### About this task:
Reproduce exactly, and nothing but, the lines between the one with "343,280 to 803,308" and the end of the entries, both ends included.

### Given entries:
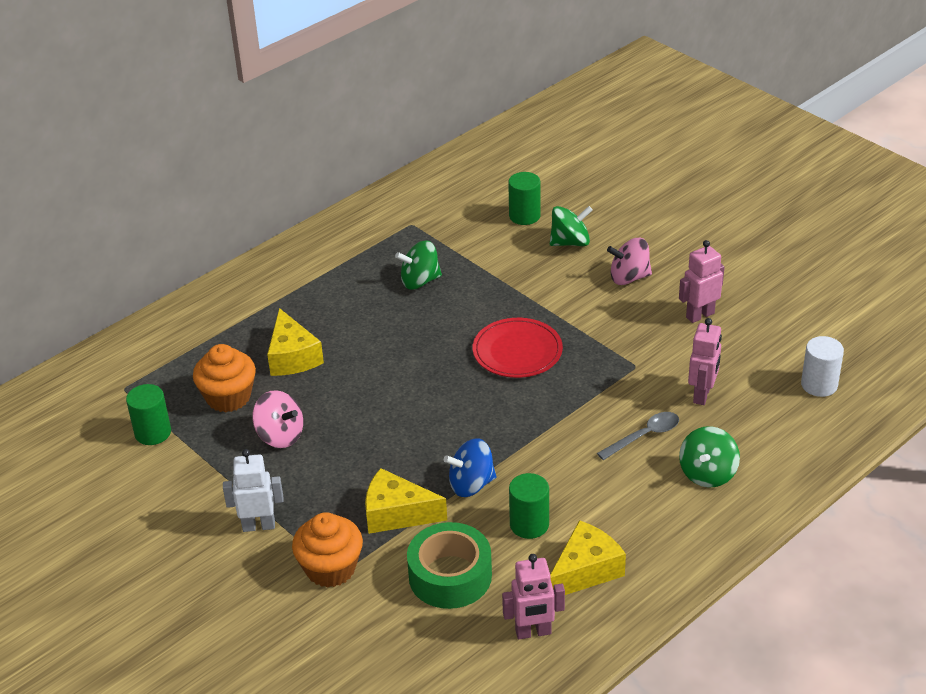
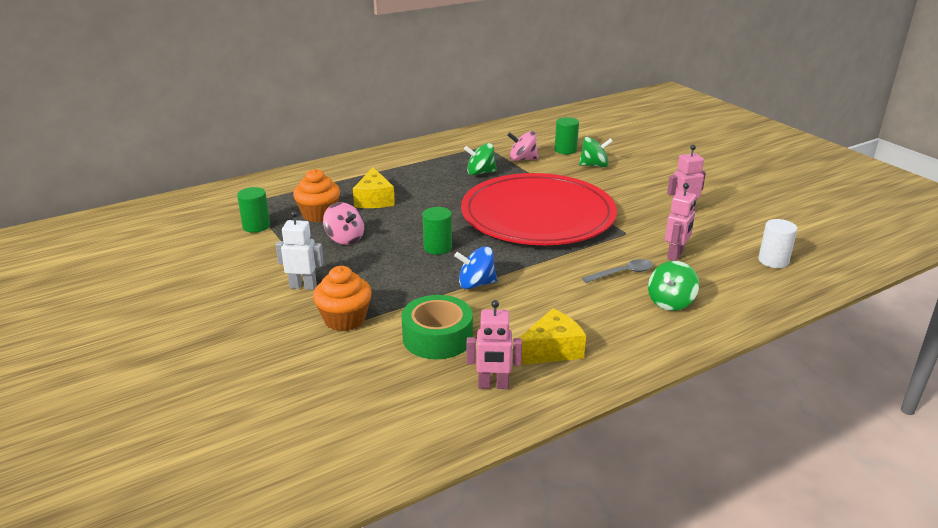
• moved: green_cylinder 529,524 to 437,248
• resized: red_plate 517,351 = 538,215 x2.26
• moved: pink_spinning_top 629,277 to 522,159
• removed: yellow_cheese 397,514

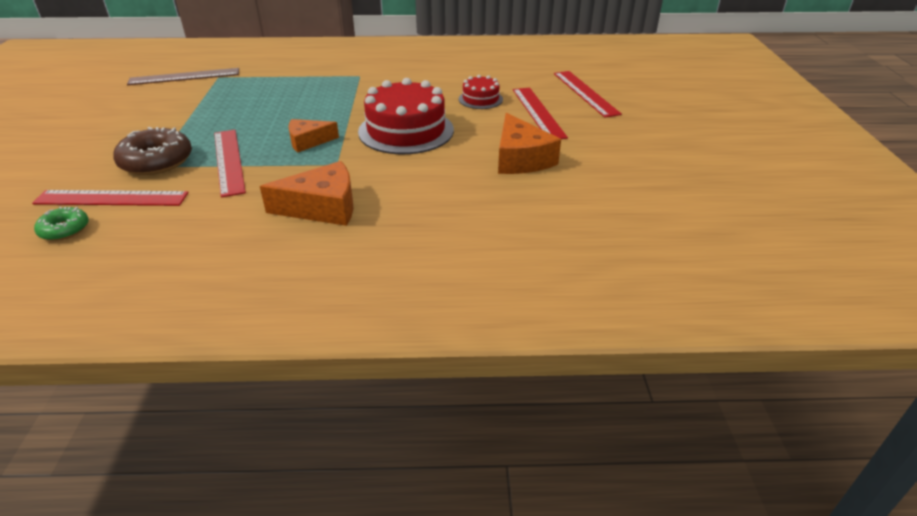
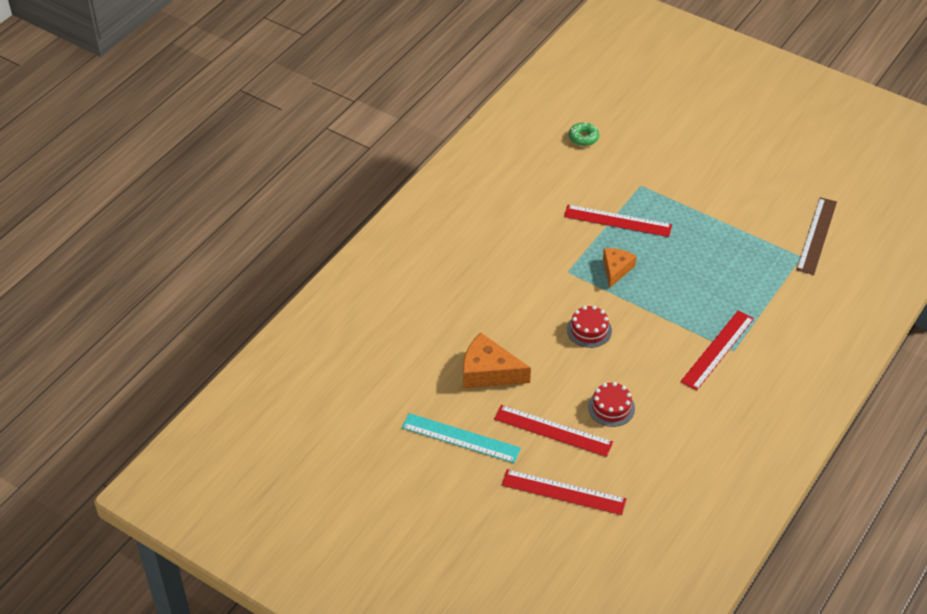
• added: turquoise_ruler 460,438
• resized: red_cake 406,131 = 589,330 x0.51
• moved: red_ruler 111,198 to 717,350
• removed: brown_donut 156,161
• removed: orange_cheese 322,207

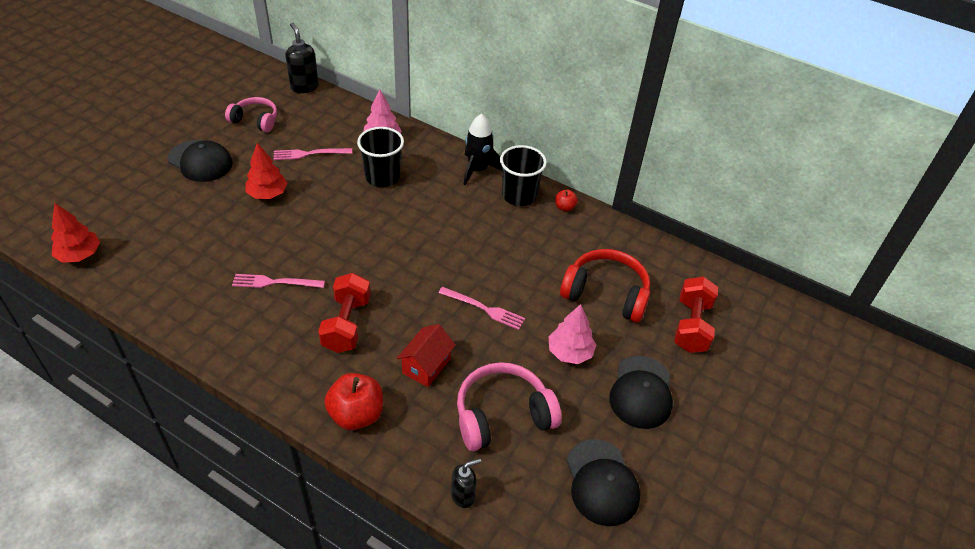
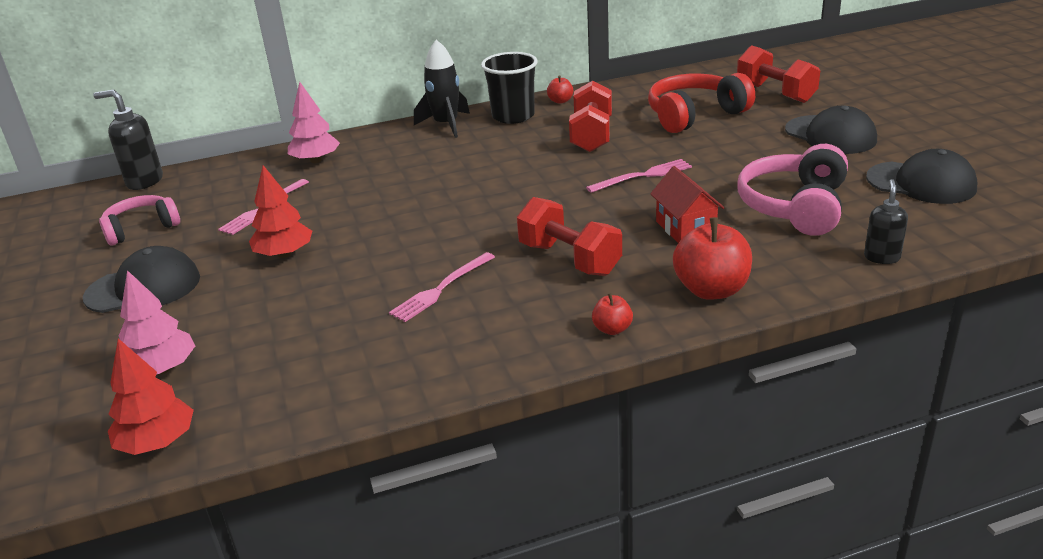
• moved: pink_tree 570,352 to 162,369
• added: red_dumbbell 591,135
• added: red_apple 612,329
• removed: black_cup 382,177

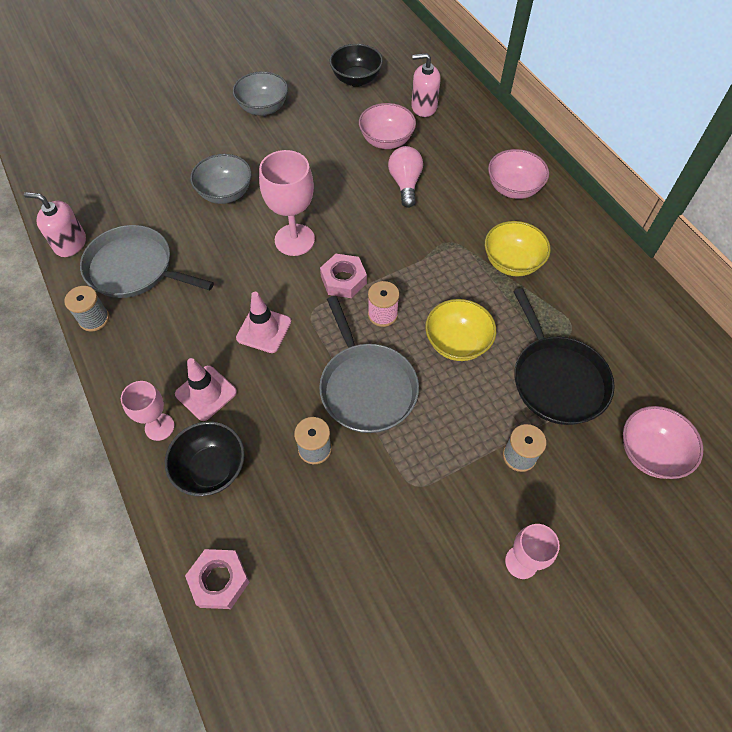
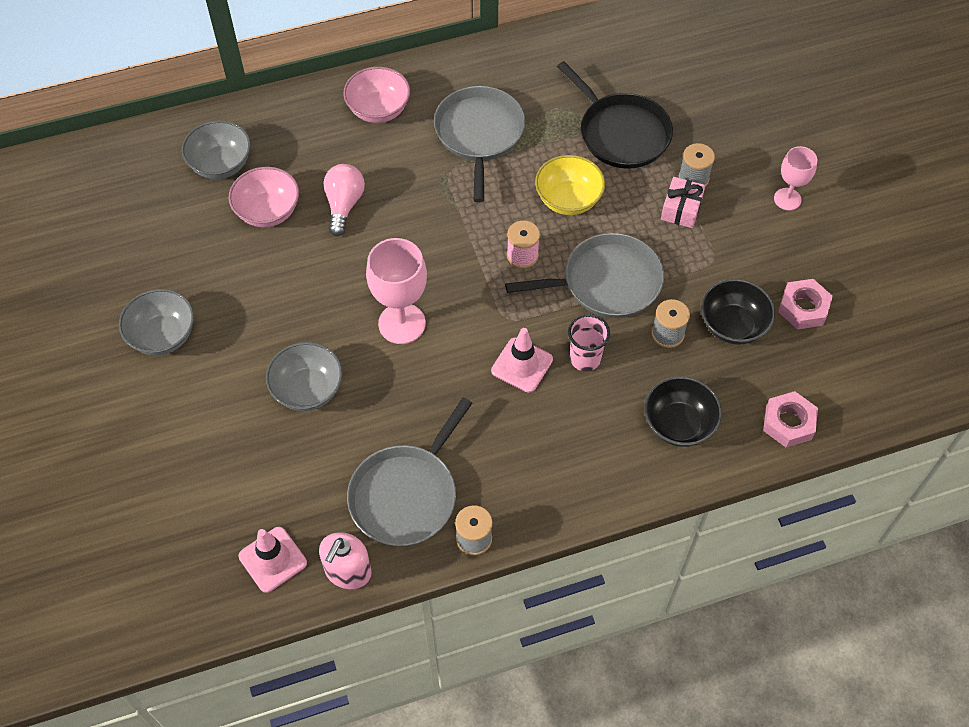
• replaced: pink_soap_dispenser 424,107 to grey_bowl 221,164
• moved: pink_traffic_cone 206,393 to 272,559
• turned: pink_light_bulb 405,184 = 344,205 90 degrees clockwise
• replaced: yellow_bowl 512,262 to grey_pan 479,134
• turned: black_pan 557,379 = 621,133 60 degrees clockwise
• added: pink_cup 585,359
• added: pink_gift 681,209
• moved: black_bowl 356,79 to 732,325
• moved: pink_nut 343,280 to 803,308
• removed: pink_goblet 159,427
• removed: pink_bowl 650,453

### Solution to this exercise:
• moved: pink_nut 343,280 to 803,308
• removed: pink_goblet 159,427
• removed: pink_bowl 650,453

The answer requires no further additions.